▸ **Action item**: The result should be every line in the material below containing the string "none".
--- START ---
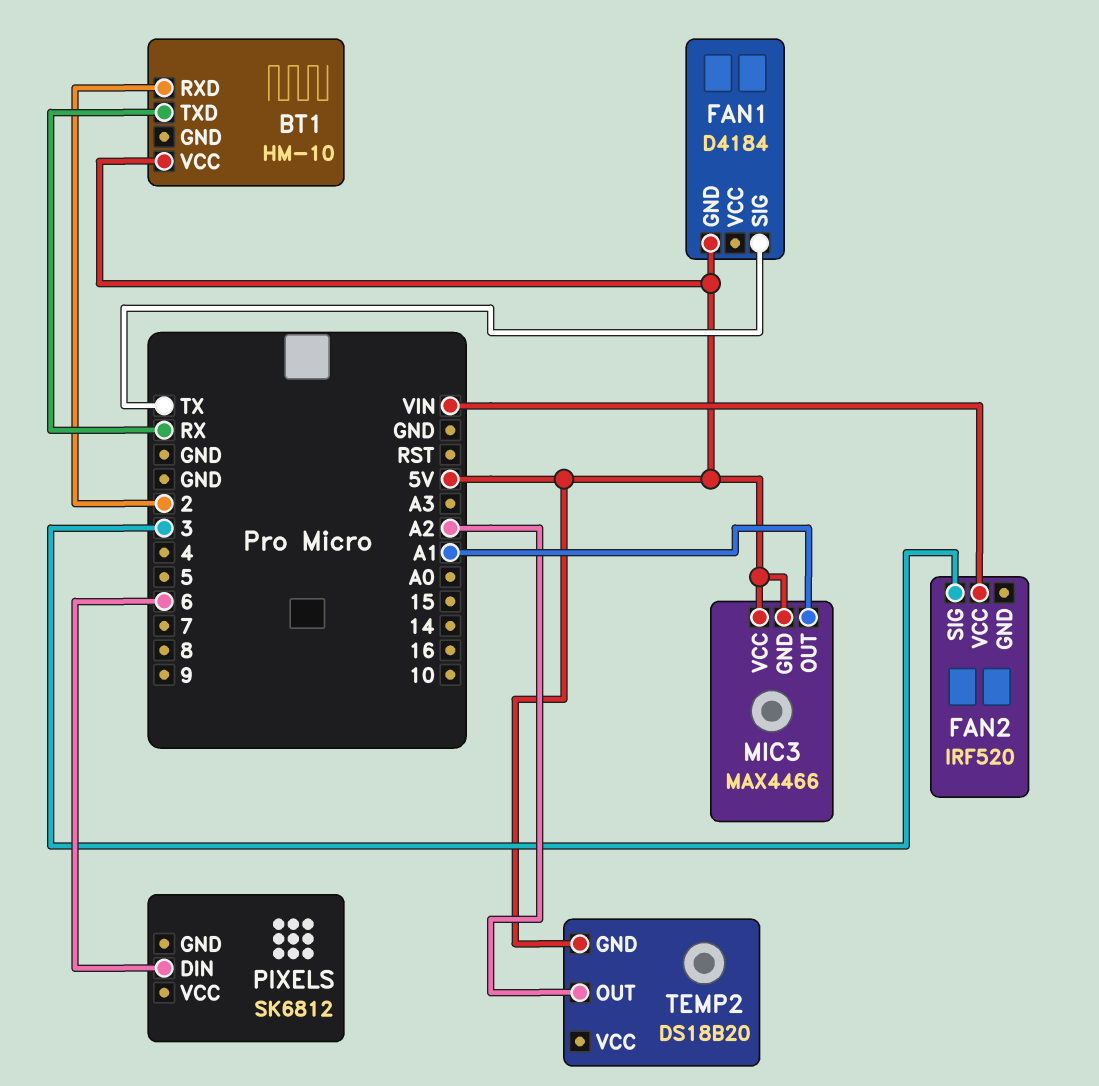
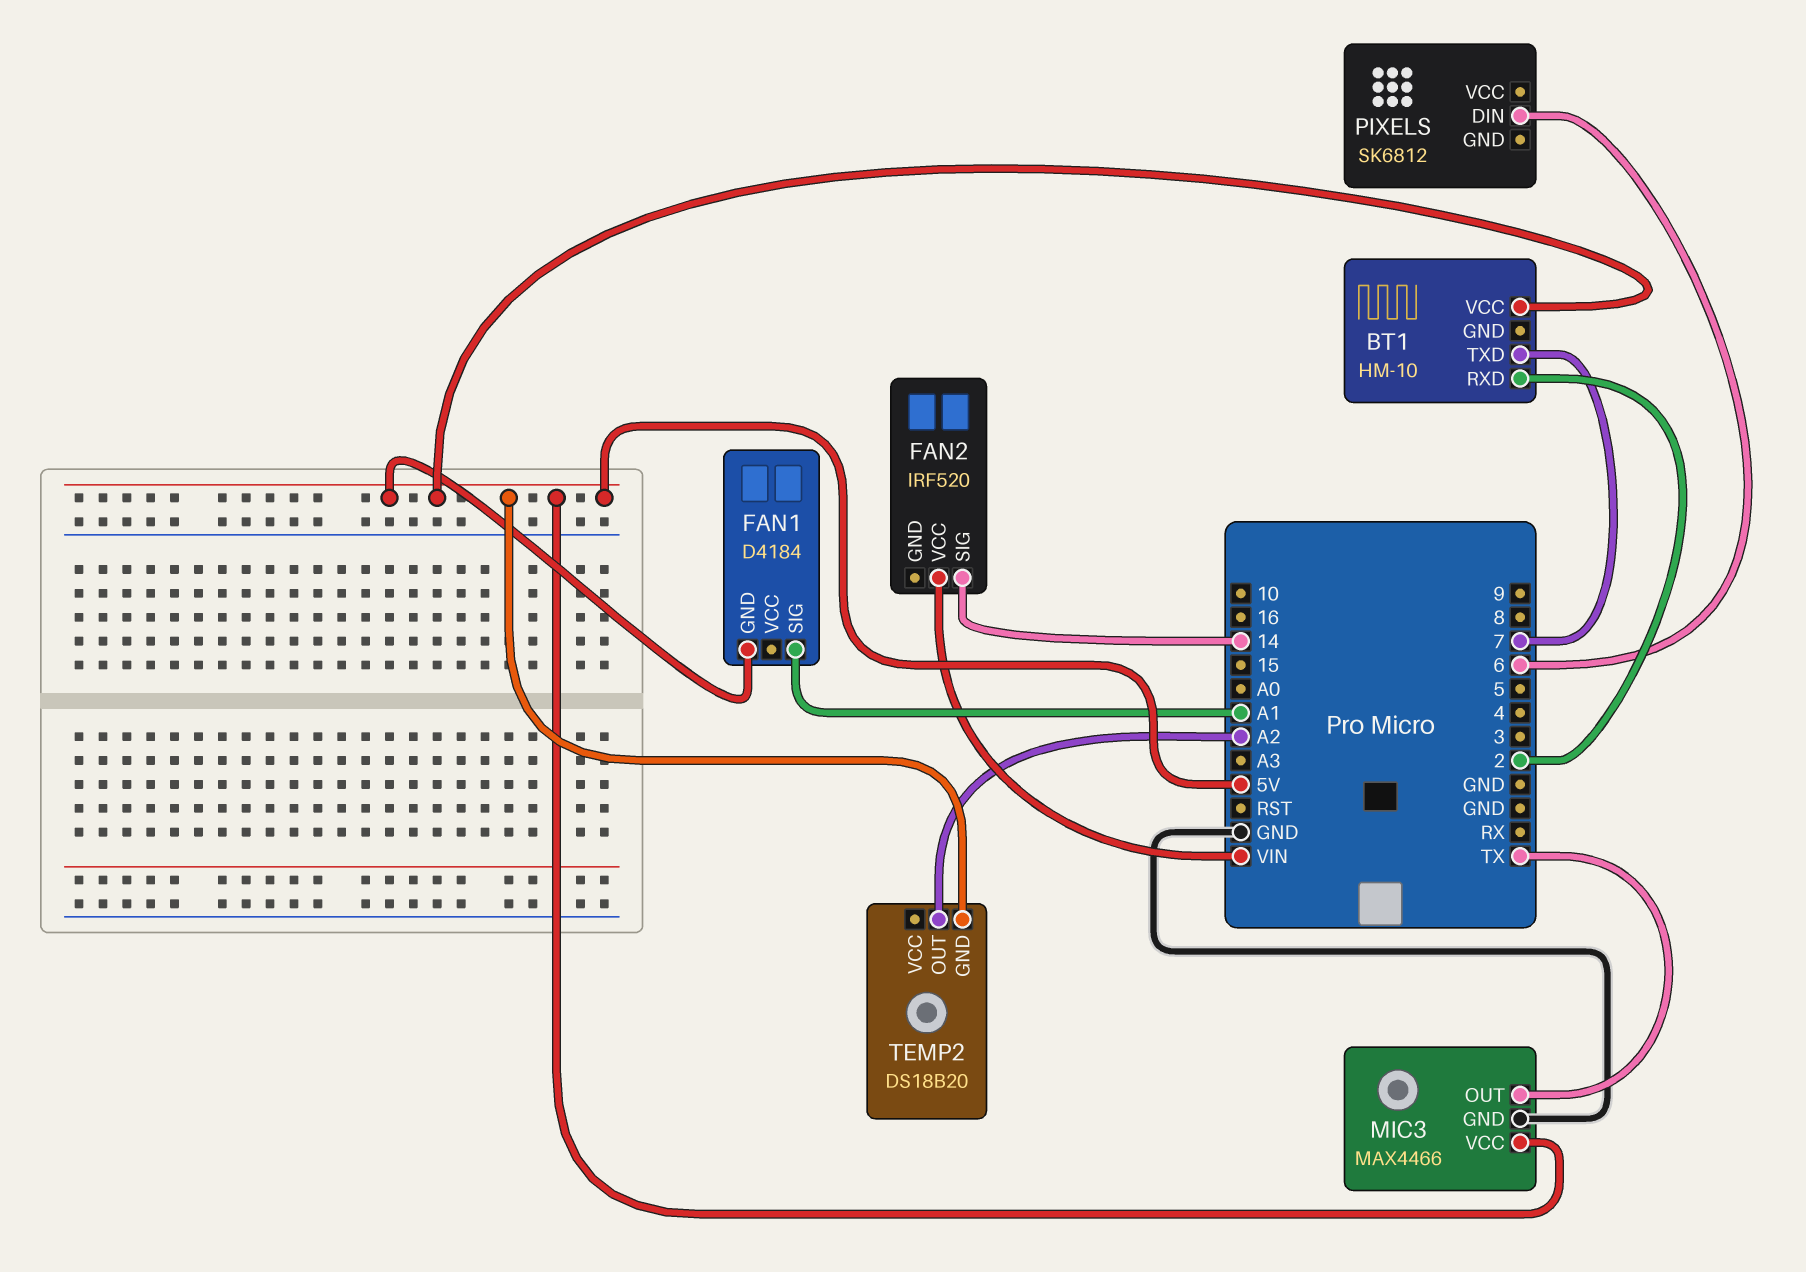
BT1 pin TXD: RX -> 7
FAN1 pin SIG: TX -> A1
FAN2 pin SIG: 3 -> 14
MIC3 pin GND: 5V -> GND
MIC3 pin OUT: A1 -> TX

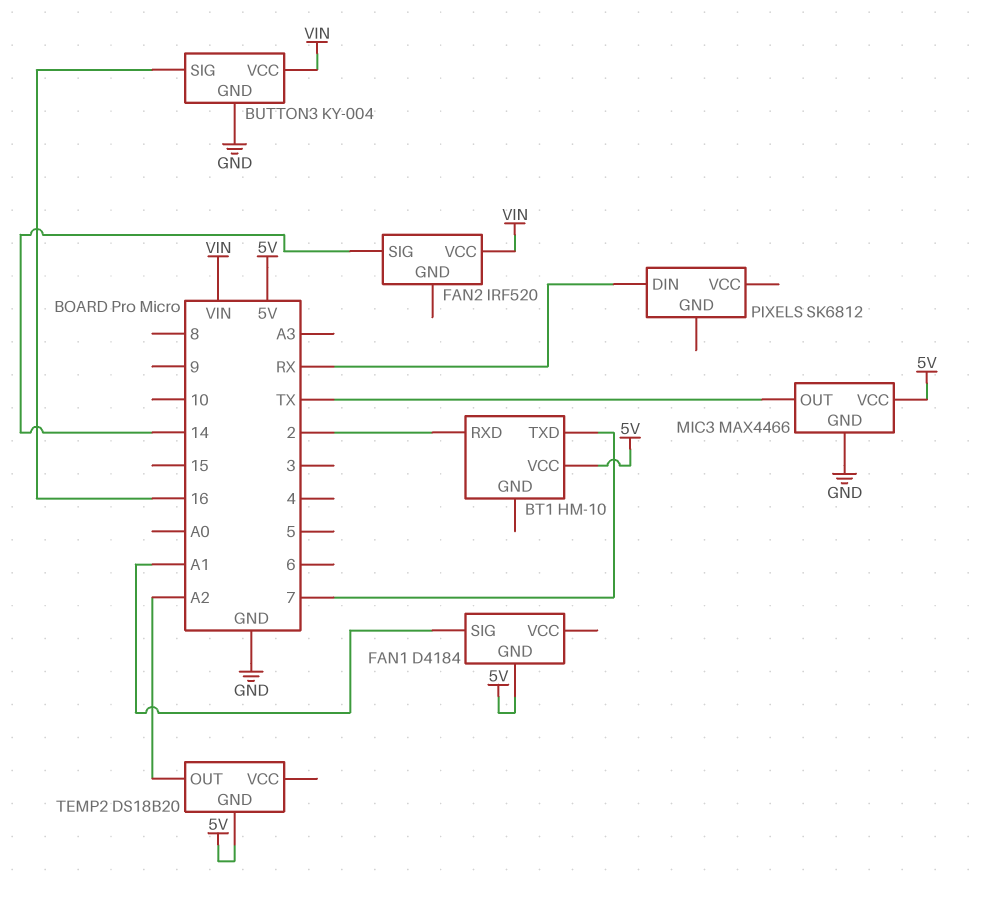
BUTTON3: none -> KY-004
BUTTON3 pin GND: none -> GND
BUTTON3 pin SIG: none -> 16
BUTTON3 pin VCC: none -> VIN
PIXELS pin DIN: 6 -> RX

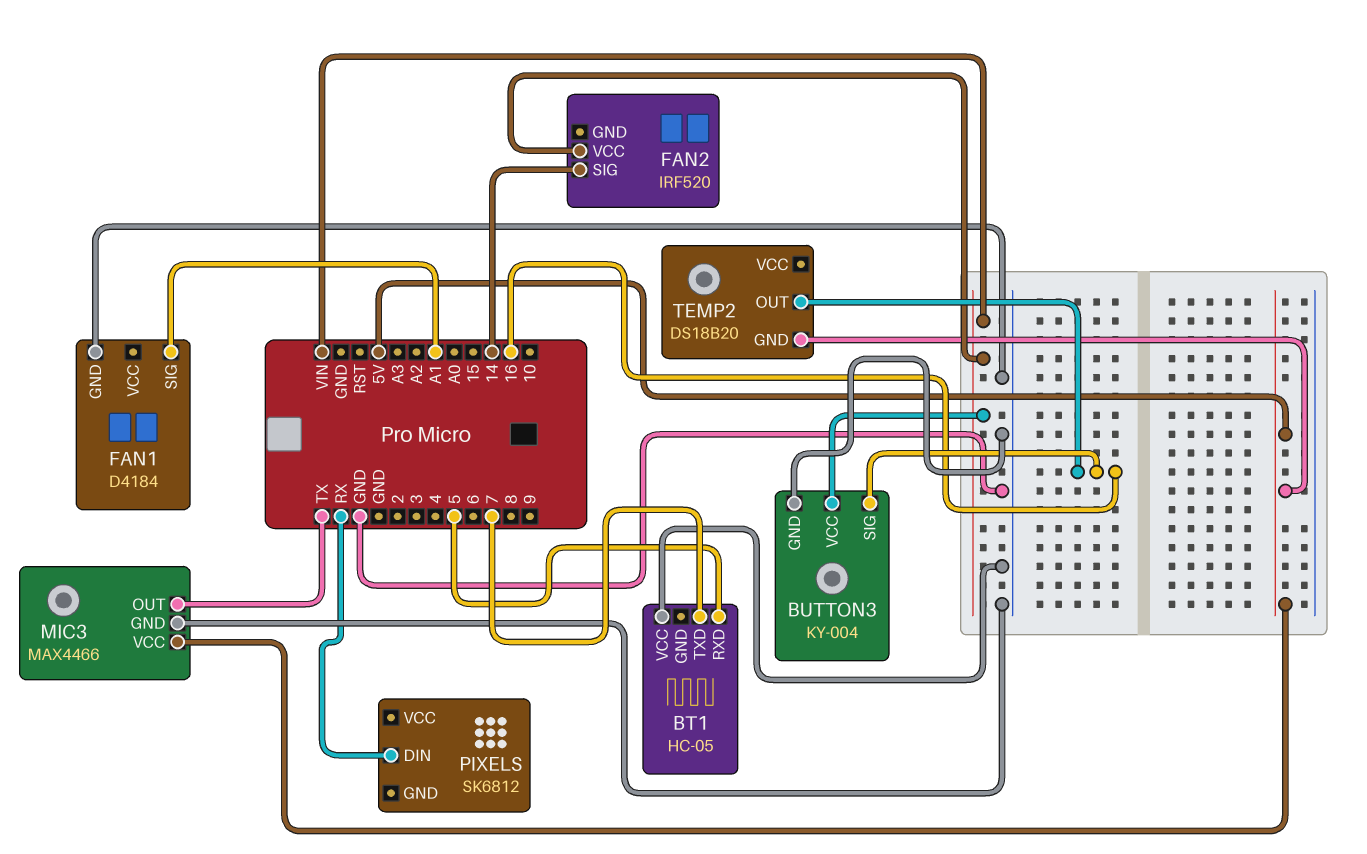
BT1: HM-10 -> HC-05
BT1 pin RXD: 2 -> 5
BT1 pin VCC: 5V -> GND
FAN1 pin GND: 5V -> GND
TEMP2 pin OUT: A2 -> 16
--- END ---
▸ **Response to the exercise**:
BUTTON3: none -> KY-004
BUTTON3 pin GND: none -> GND
BUTTON3 pin SIG: none -> 16
BUTTON3 pin VCC: none -> VIN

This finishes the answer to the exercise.